▶ **Exercise aim**
Could you copy out every one of the items below word for word, leaving the pictures out of your copy?

▶ **Materials provided**
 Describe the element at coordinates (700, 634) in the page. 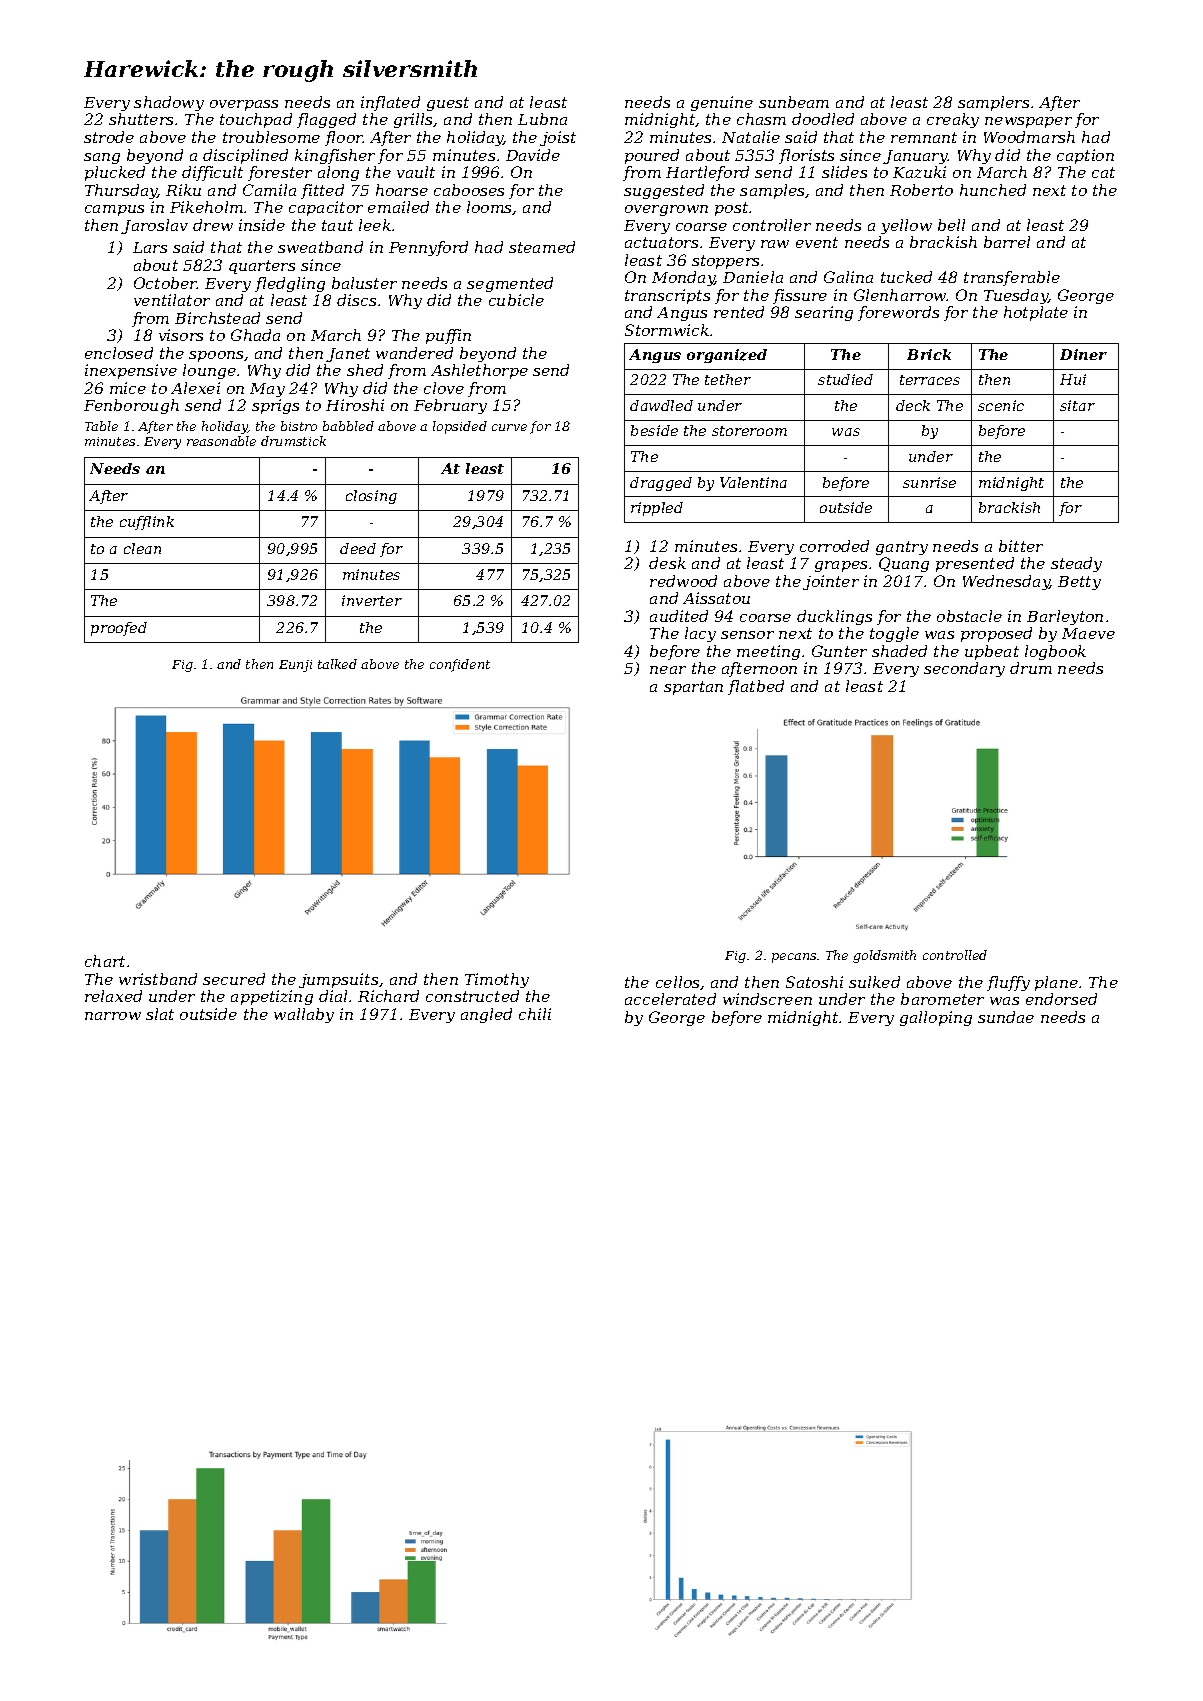

I see `lacy` at that location.
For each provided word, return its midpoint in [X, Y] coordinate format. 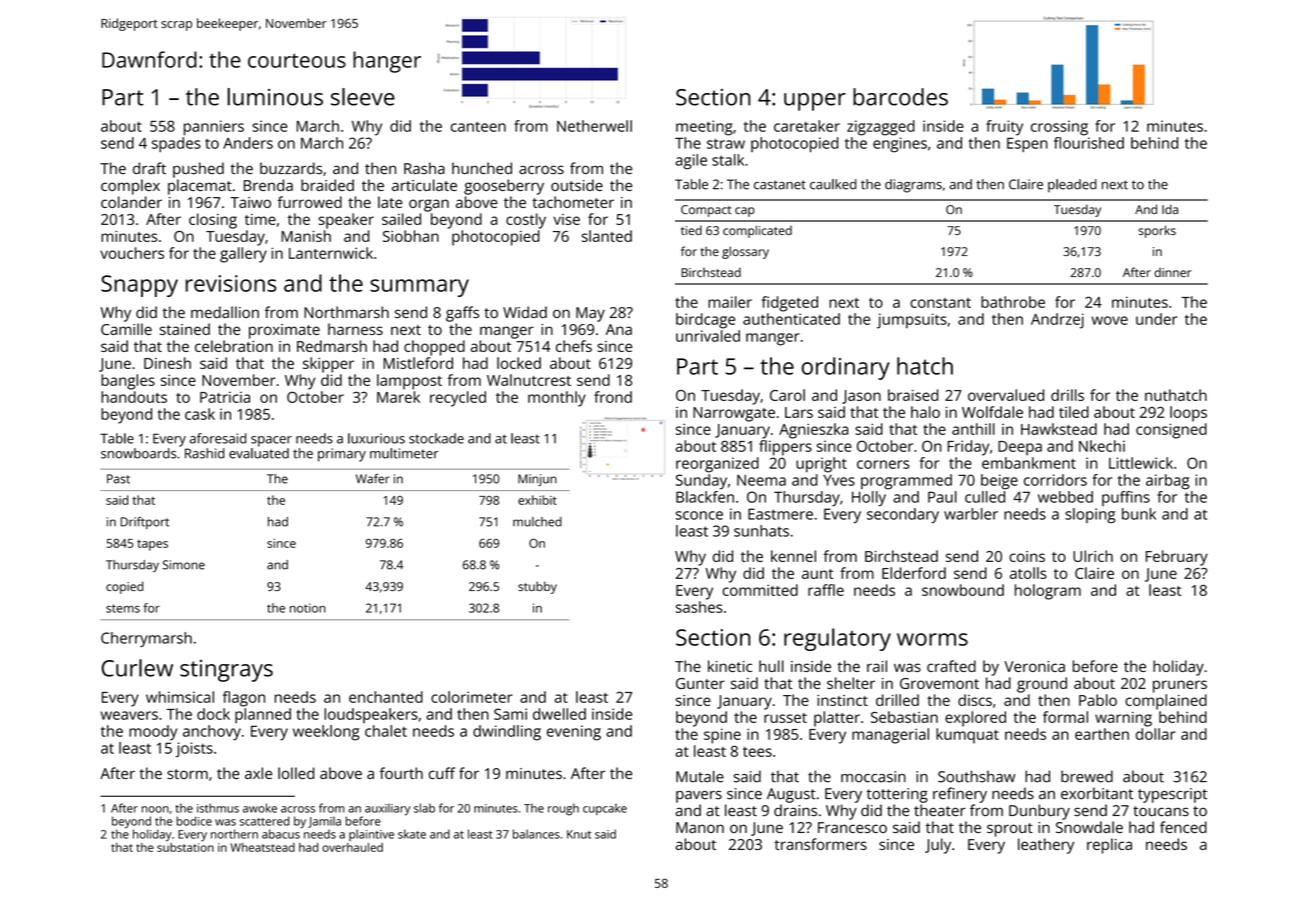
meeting [704, 128]
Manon [700, 827]
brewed [1087, 776]
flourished [1089, 143]
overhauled [352, 847]
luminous [275, 97]
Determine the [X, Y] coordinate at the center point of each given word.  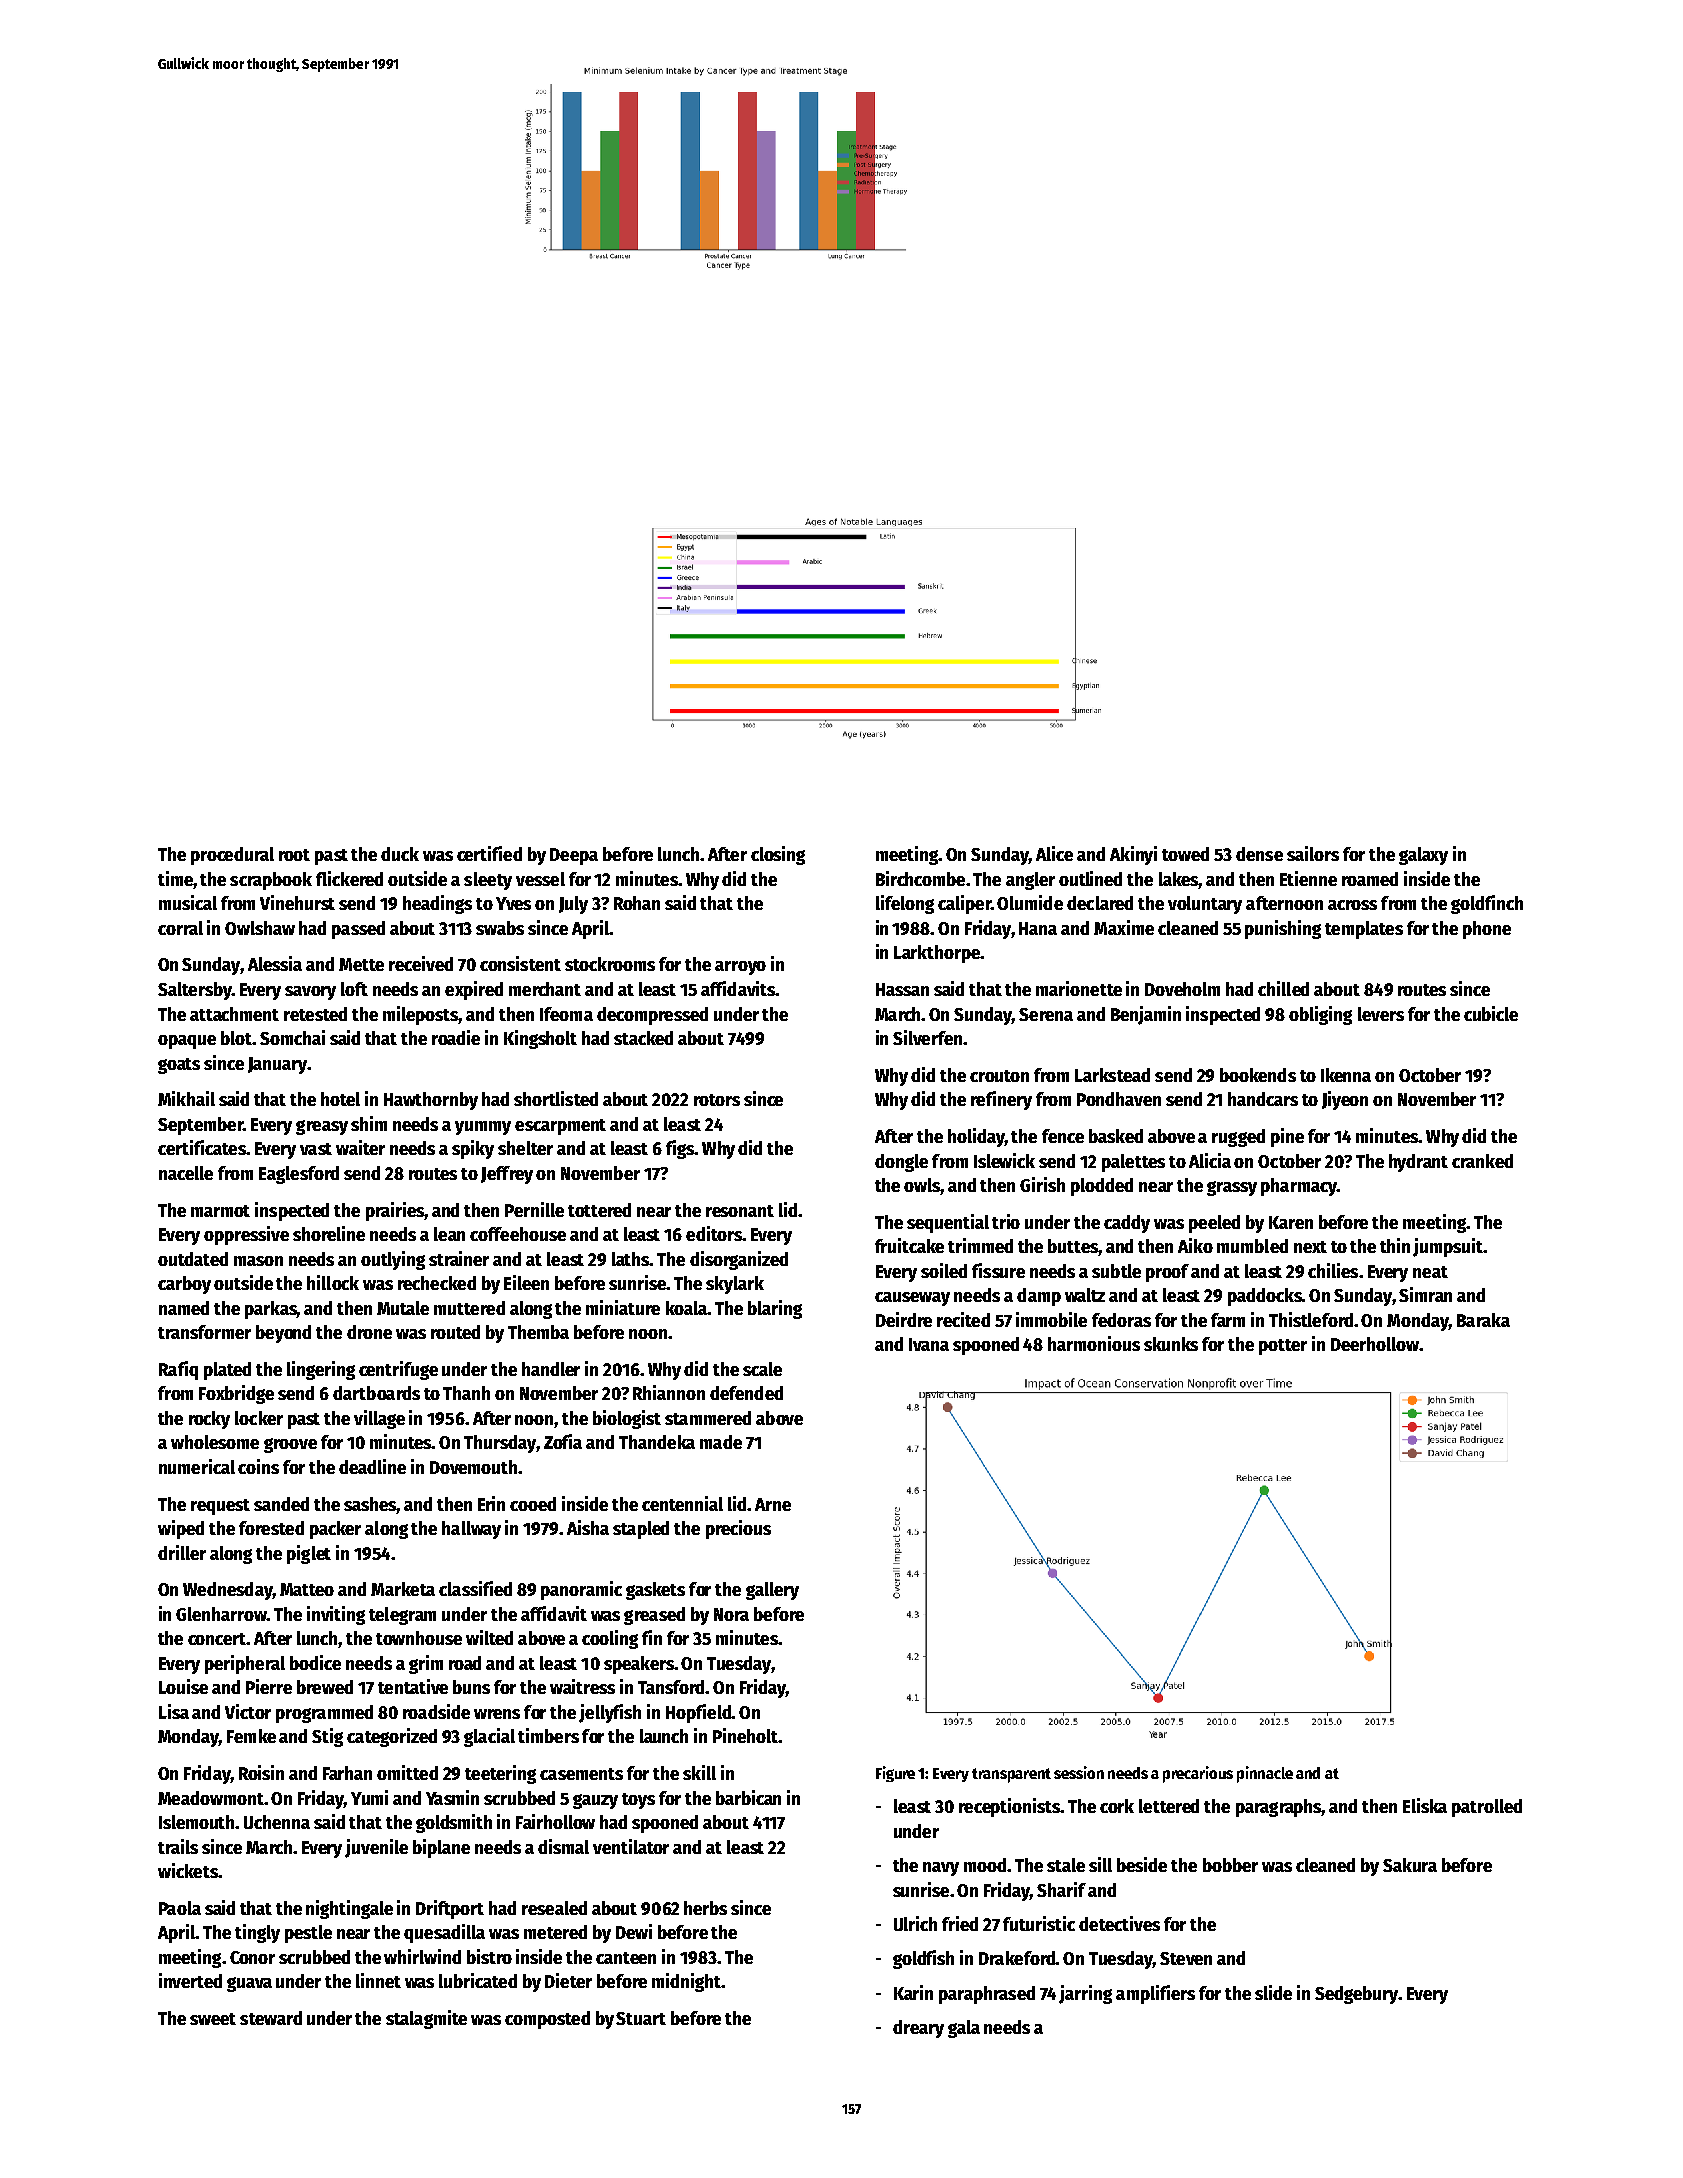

▶ **Completed exercise**
 Describe the element at coordinates (700, 634) in the page. 

I see `lacy` at that location.
For each provided word, return its midpoint in [X, Y] coordinate format. 
meeting [704, 128]
Manon [700, 827]
brewed [1087, 776]
flourished [1089, 143]
overhauled [352, 847]
luminous [275, 97]
Determine the [X, Y] coordinate at the center point of each given word.  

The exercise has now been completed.